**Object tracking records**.
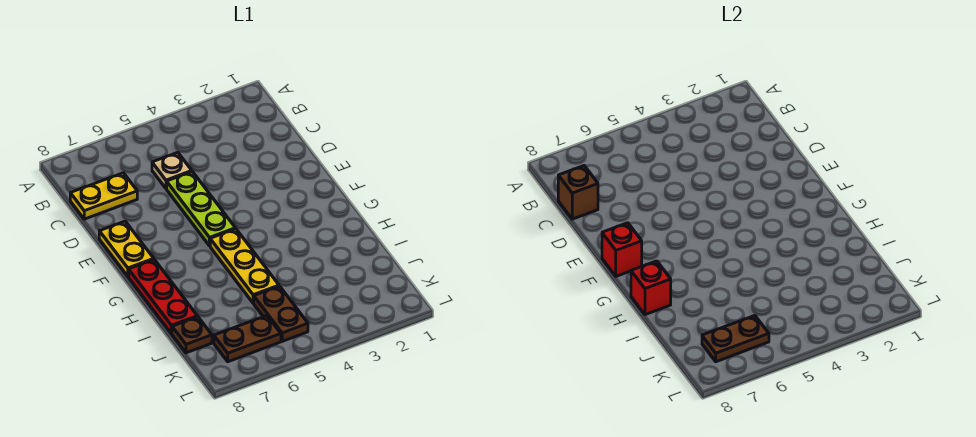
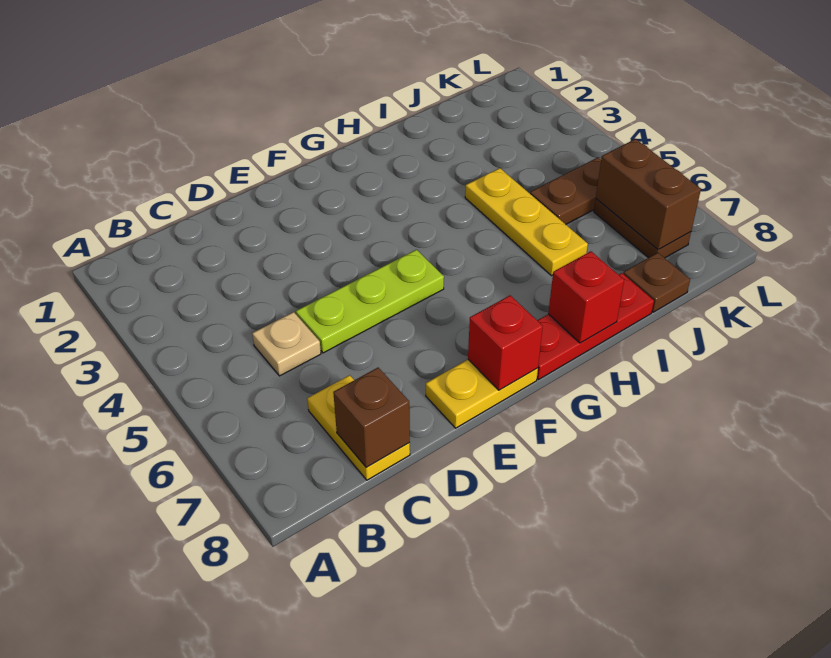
yellow 1x3 plate [210,229,279,303] -> yellow 1x3 plate turned to [465,168,588,276]
brown 1x2 plate [702,316,769,362] -> brown 1x2 brick [596,139,701,250]

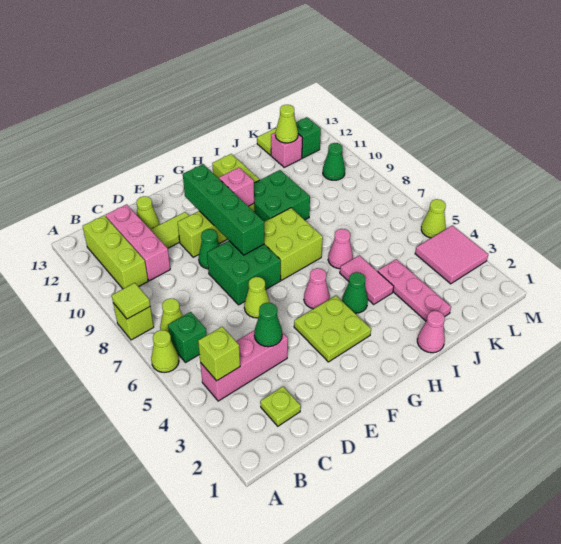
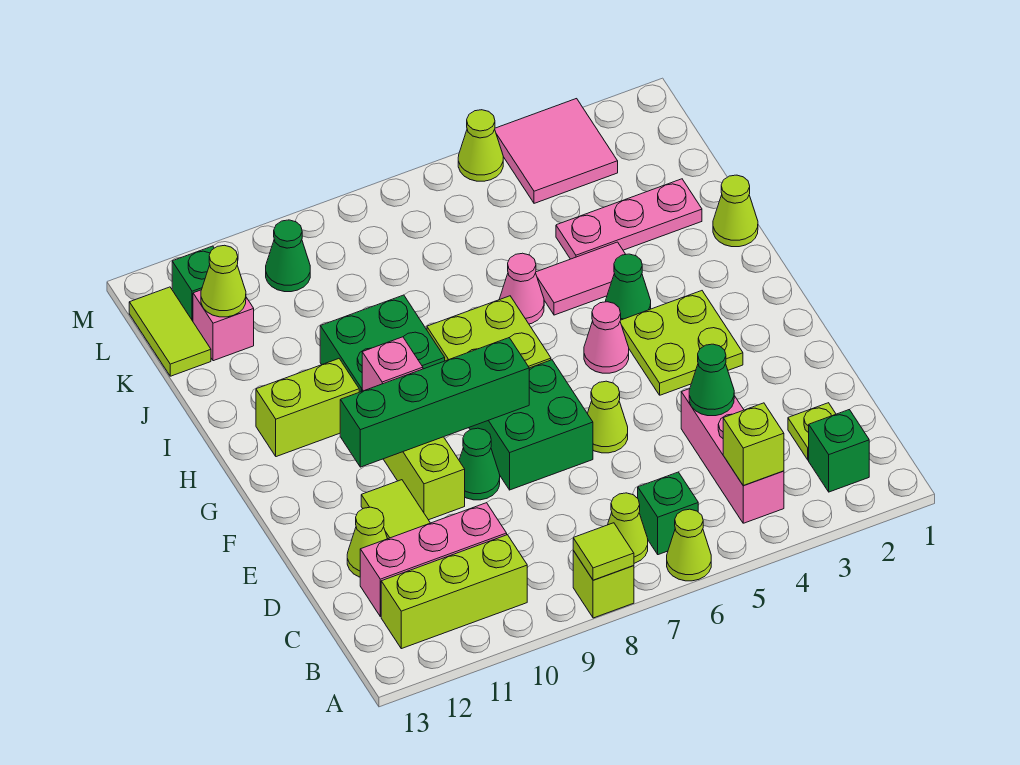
none -> green 1x1 brick [809,410,869,492]
pink 1x1 cone [417,311,445,353] -> lime 1x1 cone [713,175,758,247]

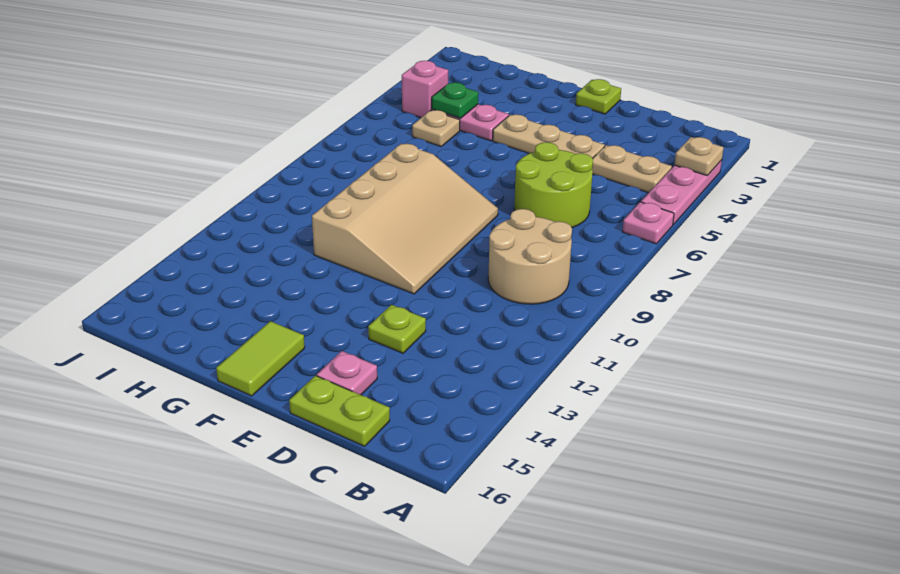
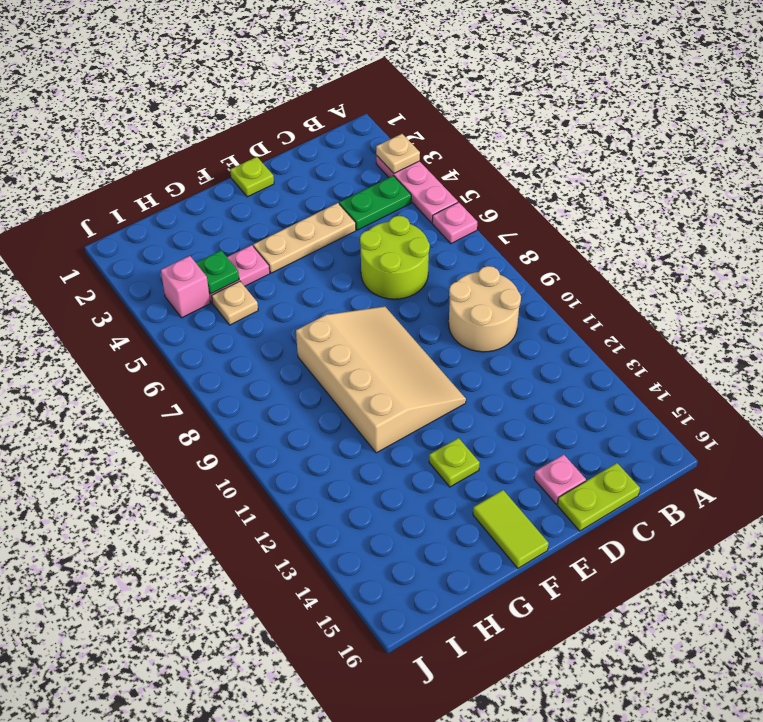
tan 1x2 plate [592,145,672,193] -> green 1x2 plate [339,176,411,230]
lime 1x1 plate [368,305,426,353] -> lime 1x1 plate moved to [429,438,479,487]

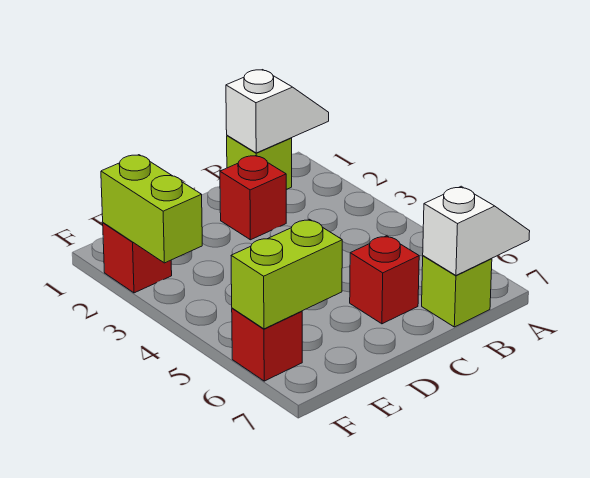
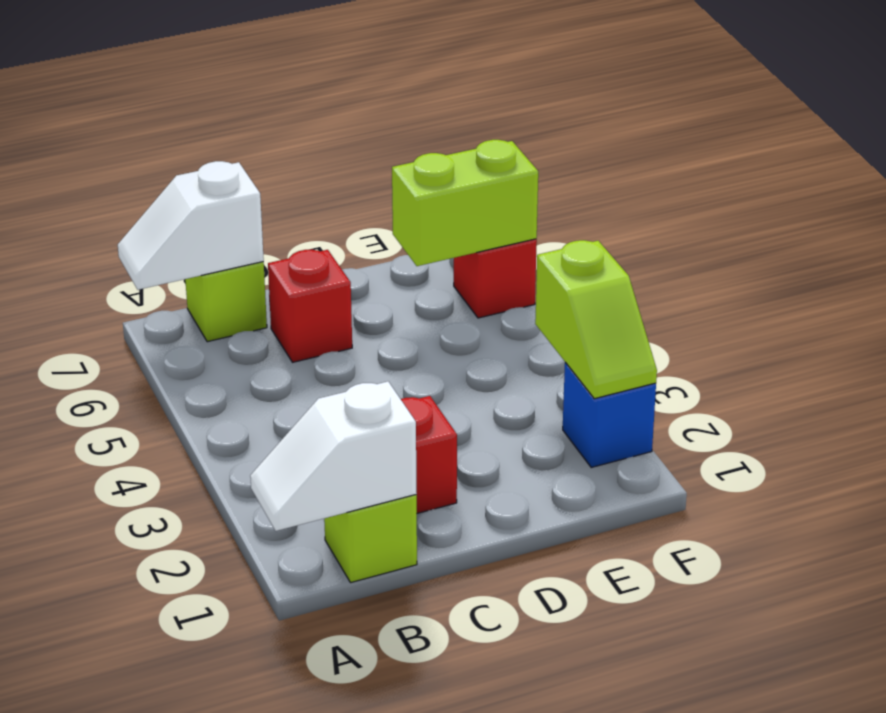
red 1x1 brick [103,223,172,293] -> blue 1x1 brick [563,362,656,467]
lime 1x2 brick [101,155,202,263] -> lime 1x2 slope [535,240,657,399]

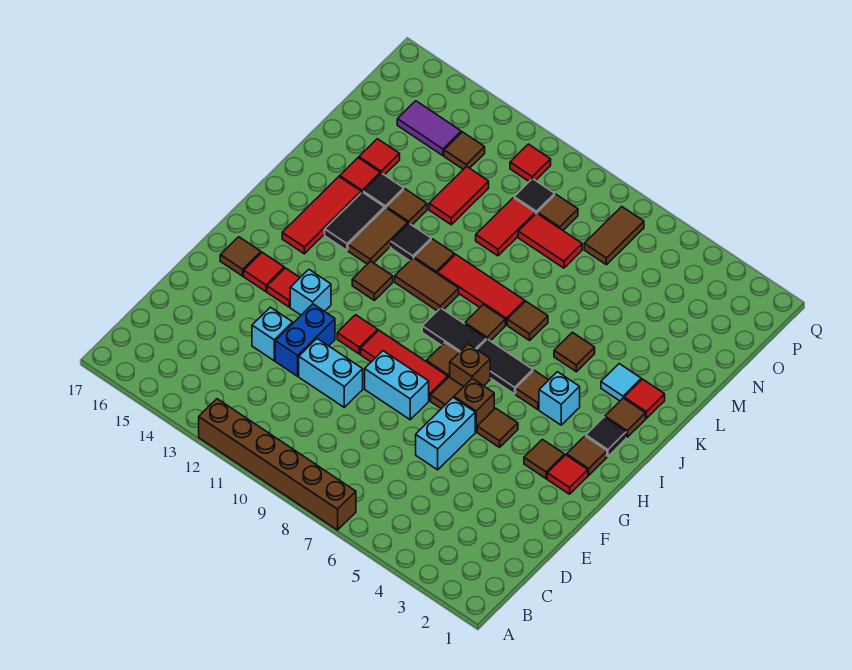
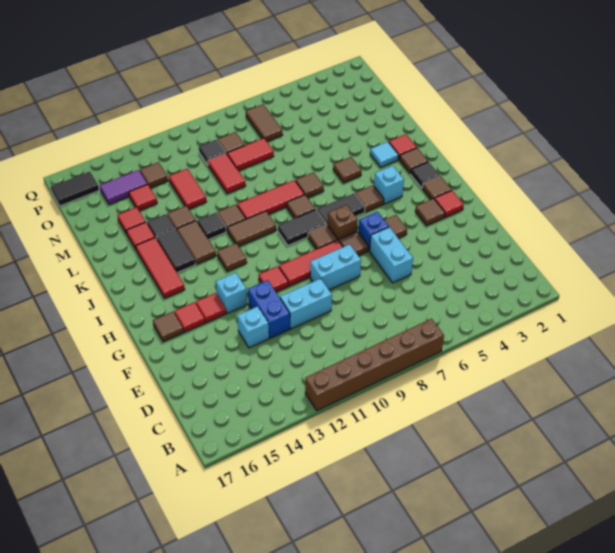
brown 1x1 brick [454,378,494,432] -> blue 1x1 brick [358,212,389,251]
red 1x1 tile [510,144,551,181] -> red 1x1 tile moved to [129,184,157,211]
none -> black 1x2 tile [51,172,99,206]

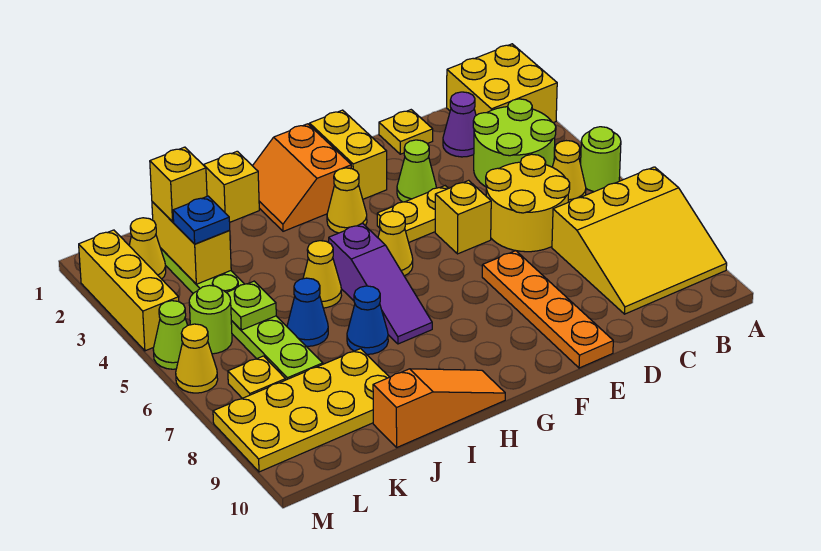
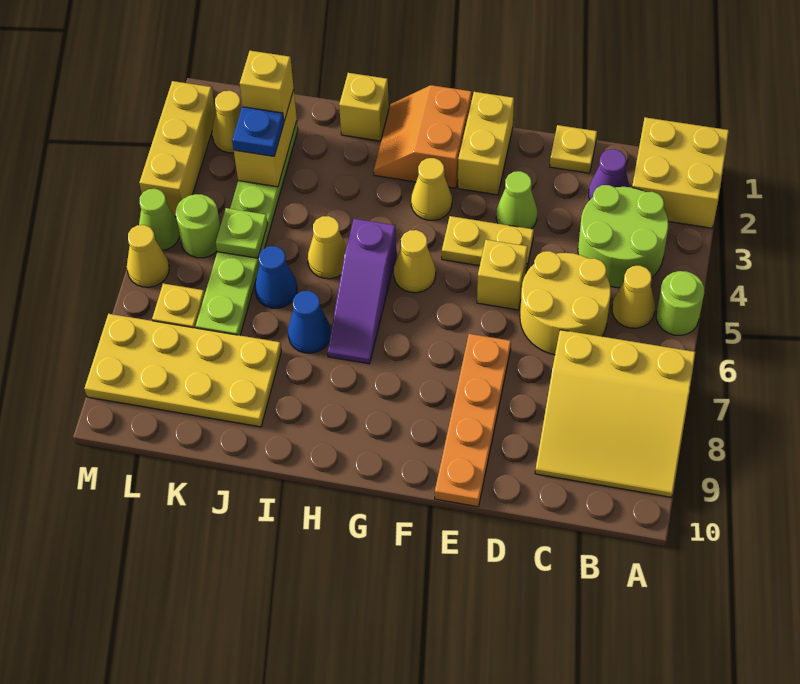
orange 1x3 slope [373,369,505,447] -> none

**Task brief**. Set down each entry above word for word, without its pictures.

**Output**.
yellow 1x3 plate [210,229,279,303] -> yellow 1x3 plate turned to [465,168,588,276]
brown 1x2 plate [702,316,769,362] -> brown 1x2 brick [596,139,701,250]

none -> green 1x1 brick [809,410,869,492]
pink 1x1 cone [417,311,445,353] -> lime 1x1 cone [713,175,758,247]

tan 1x2 plate [592,145,672,193] -> green 1x2 plate [339,176,411,230]
lime 1x1 plate [368,305,426,353] -> lime 1x1 plate moved to [429,438,479,487]

red 1x1 brick [103,223,172,293] -> blue 1x1 brick [563,362,656,467]
lime 1x2 brick [101,155,202,263] -> lime 1x2 slope [535,240,657,399]

brown 1x1 brick [454,378,494,432] -> blue 1x1 brick [358,212,389,251]
red 1x1 tile [510,144,551,181] -> red 1x1 tile moved to [129,184,157,211]
none -> black 1x2 tile [51,172,99,206]

orange 1x3 slope [373,369,505,447] -> none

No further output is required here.